Records supplied:

>> start

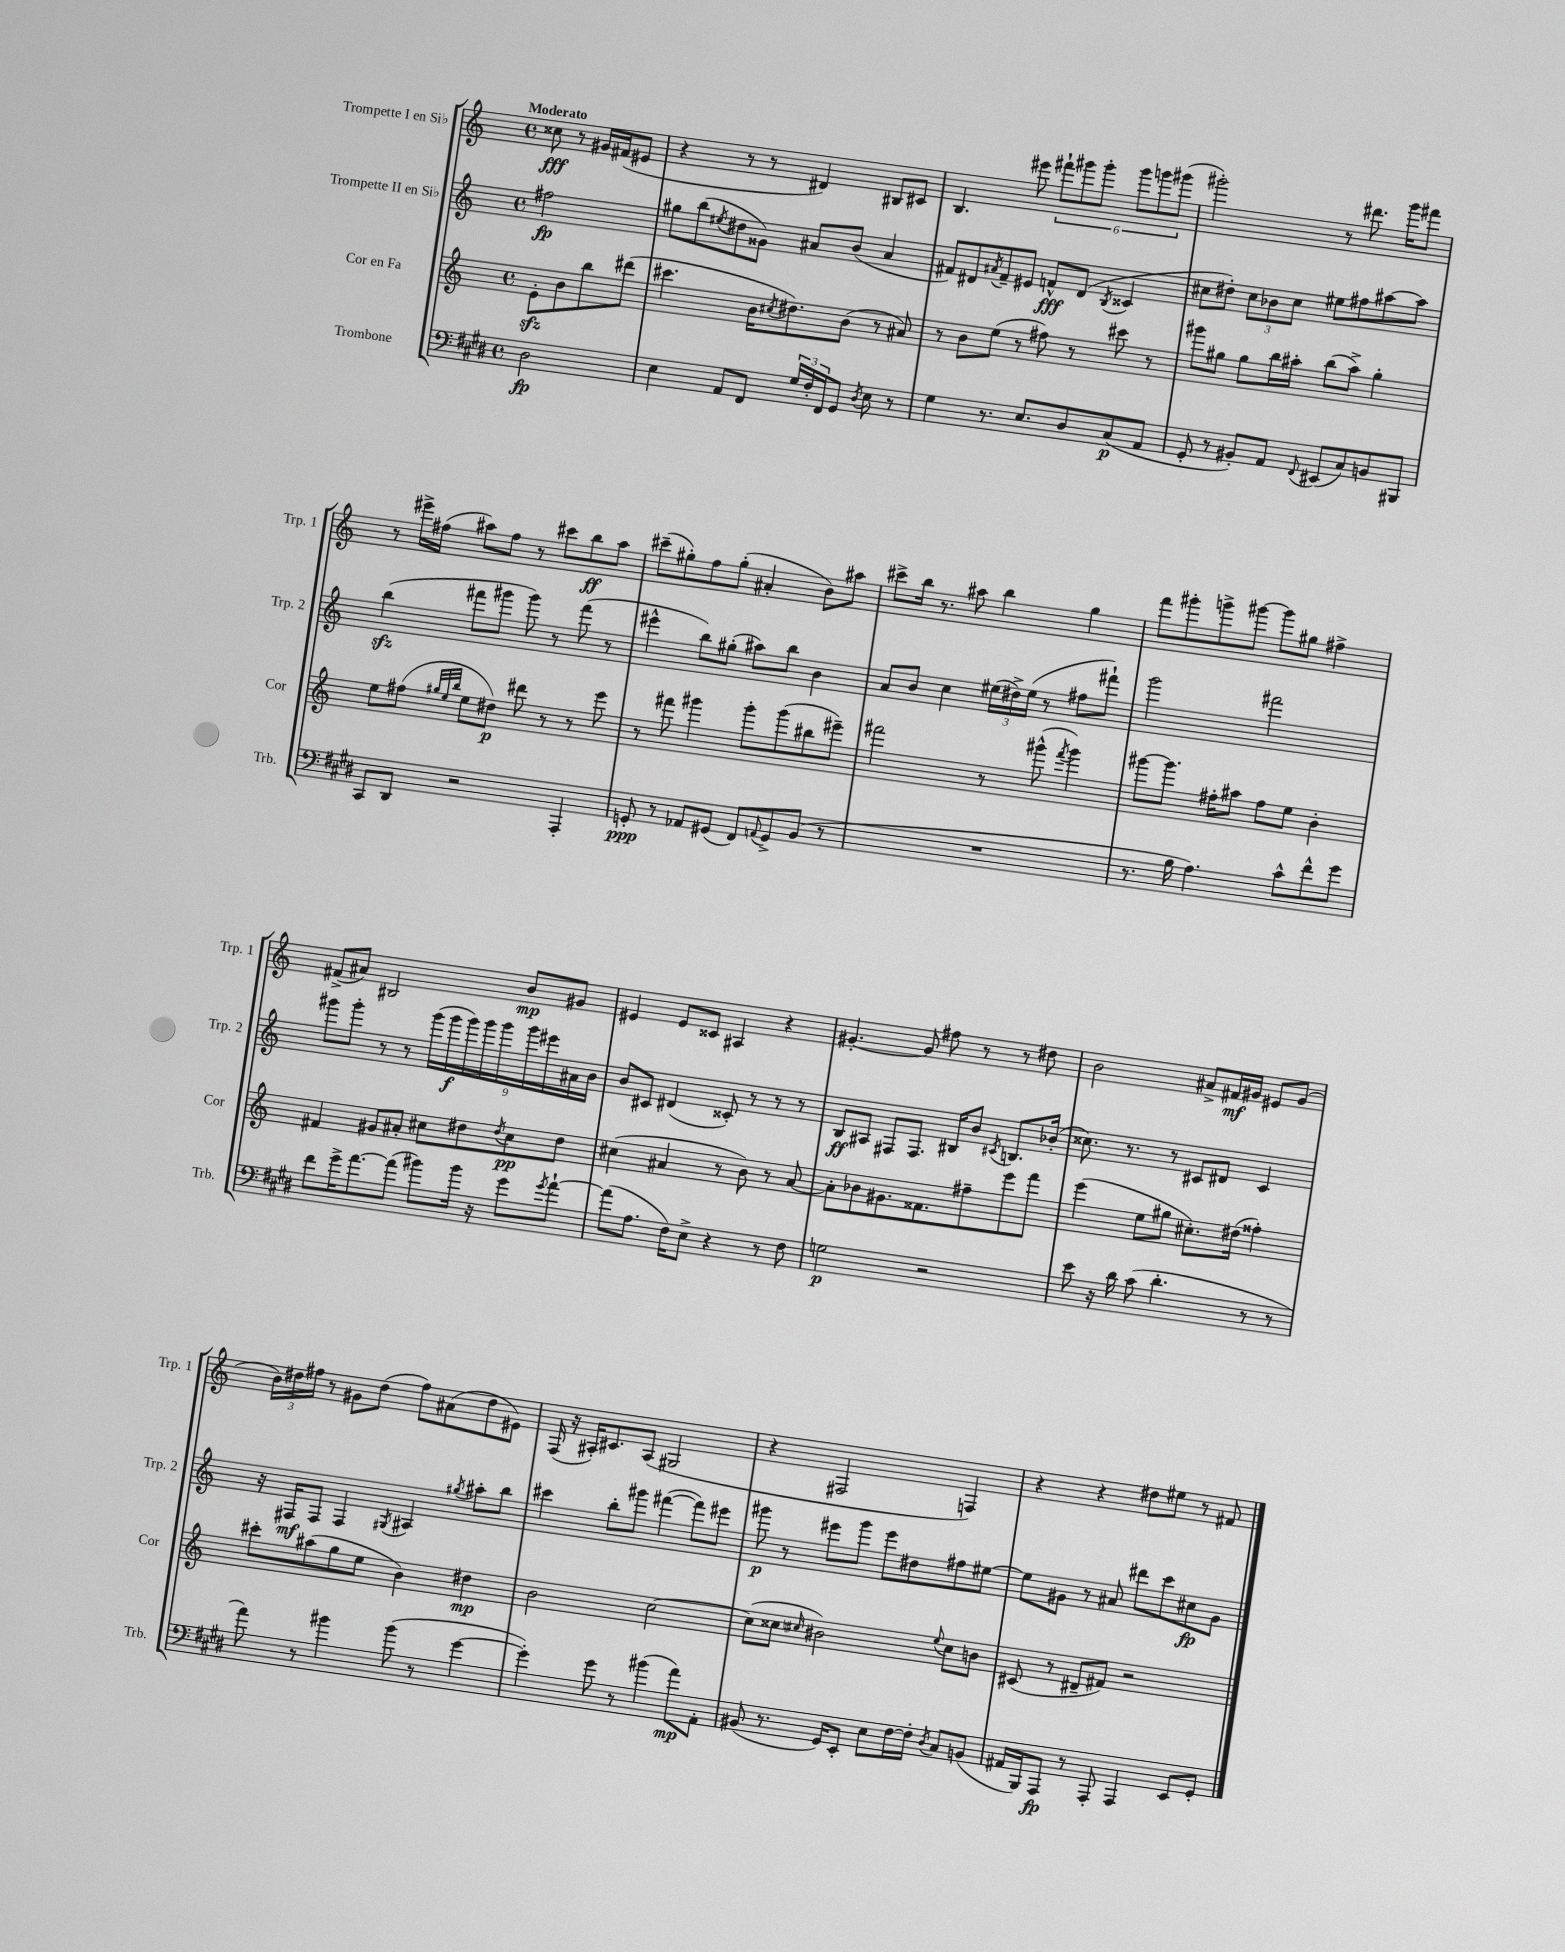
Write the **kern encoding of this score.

**kern	**kern	**kern	**kern
*staff4	*staff3	*staff2	*staff1
*clefF4	*clefG2	*clefG2	*clefG2
*k[f#c#g#d#]	*k[]	*k[]	*k[]
*M4/4	*M4/4	*M4/4	*M4/4
*met(c)	*met(c)	*met(c)	*met(c)
2D#	8e'	2ff#	8cc##
.	8b	.	8r
.	8bb	.	16g#
.	.	.	(16f#
.	(8ddd#	.	8e#
=	=	=	=
4E	4.ccc#	8gg#	4r
.	.	(8bb	.
.	.	8qee#	.
8AA	.	8dd#	8r
8FF#	16b	8g##)	8r
.	8qcc#	.	.
.	8.dd#)	.	.
24G#	.	8a#	4d#)
24F#'	.	.	.
24FF#	.	.	.
8GG#	(8b	(8b	.
8qD#	.	.	.
8E	8r	4a#	8B#
8r	8a#)	.	8c#
=	=	=	=
4G#	8r	8f#)	4.B
.	8b	8d#	.
.	.	8qa#	.
8.r	(8ee	8f#~	.
.	8r	8e#	8eee#
8.E	.	.	.
.	8ff#)	8f^^	12fff#`
.	.	.	12ggg#
8D#	8r	(8d#	.
.	.	.	12ggg#'
.	.	8qB	.
(8C#	8ccc#	4c##	12ggg#
.	.	.	12ggg
8AA	8r	.	.
.	.	.	(12ggg#
=	=	=	=
8GG#'	8ggg#	8cc#	2ggg#')
8r	8gg#	8dd#')	.
8BB#')	8gg#	12cc#	.
.	.	12b-	.
8AA	16bb	.	.
.	.	12cc#	.
.	16aa#'	.	.
8qqFF#	.	.	.
(8EE#	(8bb	8ee#	8r
8C#)	8aa#^)	8ff#	8.ddd#
8BB	4gg#'	[8aa#	.
.	.	.	16ggg#
8BBB#	.	8aa#]	8fff#
=	=	=	=
8CC#	8ee	(4bb	8r
8DD#	(8ff#	.	16eee#^
.	.	.	(16ff#
.	32qqgg#	.	.
.	32qqee	.	.
.	32qqbb	.	.
2r	8ee	8fff#	8aa#)
.	8dd#)	8ggg#	8ff#
.	8ddd#	8ggg#)	8r
.	8r	8r	8ccc#
4AAA'	8r	(8fff#	8bb
.	8eee	8r	8aa#
=	=	=	=
8GG'	8r	4eee#^^	(8ccc#~
8r	8fff#	.	8gg#')
8AA-	4ggg#	8bb)	8ff
(8GG#	.	(8gg#'	(8gg#'
8FF#)	8ggg#'	8aa#)	4a#'
8qqAA	.	.	.
8GG#^	(8ggg#	8bb	.
(8BB	8bb#	4b	8b)
8r	8eee#~)	.	8aa#
=	=	=	=
1r	2fff#	8a	8ccc#^
.	.	8b	16bb
.	.	.	8.r
.	.	4cc	.
.	.	.	8aa#
.	8r	(24ee#	4bb
.	.	24dd#^)	.
.	.	(24ee#	.
.	(8ggg#^^	8r	.
.	8qfff#	.	.
.	4ggg#)	8ff#	4gg
.	.	8fff#`)	.
=	=	=	=
8.r	[8ggg#	2ggg	8fff
.	8.ggg#]	.	8ggg#'
16B	.	.	.
4.A)	.	.	8ggg^
.	16ff#'	.	.
.	8aa#	.	[8ggg#
.	8ff#	2fff#	8ggg#]
8c#^^	8ee	.	8gg#
8f#^^	4b'	.	4ff#^
8g#	.	.	.
=	=	=	=
8f#	4f#	8ggg#	(8f#^
16g#^	.	8ggg#'	8a#)
[8.a	.	.	.
.	8g#	8r	2B#
(8a]	8a#'	8r	.
8b#)	8cc#	(18ggg#	.
.	.	18ggg#	.
.	.	18ggg#)	.
16b#	8dd#	.	.
.	.	18ggg#	.
16r	.	.	.
.	.	18ggg#	.
.	8qdd#	.	.
8g#	8cc#	.	8b
.	.	18ggg#	.
.	.	18eee#	.
8qg#	.	.	.
[8a`	8dd#	.	8g#
.	.	18a#	.
.	.	18b	.
=	=	=	=
(8a]	(4cc#	8b	4e#
8.A	.	8c#	.
.	4a#	(4d#	8e#
16F#)	.	.	.
8E^	.	.	8c##
4r	8r	8c##')	4A#
.	8b)	8r	.
8r	8r	8r	4r
8F#	[8a#	8r	.
=	=	=	=
2G	8a#']	8B	[4.g#'
.	8b-	8A#	.
.	8.g#	8F#	.
.	.	8.F#	8g#]
.	8.f##	.	.
2r	.	.	8ff#
.	.	16B#	.
.	8ff#~	8b	8r
.	.	8qc#	.
.	8eee	8.B	8r
.	8fff	.	8dd#
.	.	(16b-'	.
=	=	=	=
8e	(4eee	8.cc##)	2b
16r	.	.	.
16d#	.	8.r	.
(8c#	8ee	.	.
4.d#'	8gg#	8r	.
.	8.cc#')	8c#	8a#^
.	.	8d#	16f#
.	(16dd#	.	16g#
8r	4ff##')	4c#	8e#
8r	.	.	(8g#
=	=	=	=
8a)	8ccc#'	16r	24b)
.	.	.	24dd#
.	.	16F#	.
.	.	.	24ff#
8r	(8aa#	8F#	8r
4b#	8gg	4F#	8g#
.	8ee	.	(8dd#
.	.	8qG#	.
(8b#	4b)	4A#	8ff#)
8r	.	.	(8a#
.	.	8qgg#	.
[4g#	4dd#	8aa#'	8dd#
.	.	8bb	8e#)
=	=	=	=
4g#'])	2b	4ccc#	(16F
.	.	.	16r
.	.	.	16A#')
.	.	.	8.c#
8g#	.	8bb'	.
8r	.	8ggg#	(8A#
(4b#	[2cc	([4fff#	2G#
8a)	.	8fff#])	.
8AA'	.	8eee#	.
=	=	=	=
(8BB#	(8cc]	8ggg#	4r
8.r	8cc##	8r	.
.	16qqcc#	.	.
.	2b#)	8eee#	2F#
16GG#)	.	.	.
8EE'	.	8ggg#	.
8E	.	8eee#	.
[16F#	.	8dd#	.
16F#']	.	.	.
8qD#	8qqee	.	.
8C#	8cc#	8ff#	4F)
(8BB	8b	[8ee#	.
=	=	=	=
16AA#	(8c#	8ee#]	4r
16BBB)	.	.	.
8AAA	8r	8g#	.
8r	8d#~	8r	4r
8AAA'	8f#)	8a#	.
4AAA	2r	8ddd#	8dd#
.	.	8ccc	8ee#
8EE	.	8cc#	8r
8GG#'	.	8g#	8f#
==	==	==	==
*-	*-	*-	*-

>> end

Goal: Return every line from the entries above that contains the string "kern". Case counts.

Solution:
Write the **kern encoding of this score.
**kern	**kern	**kern	**kern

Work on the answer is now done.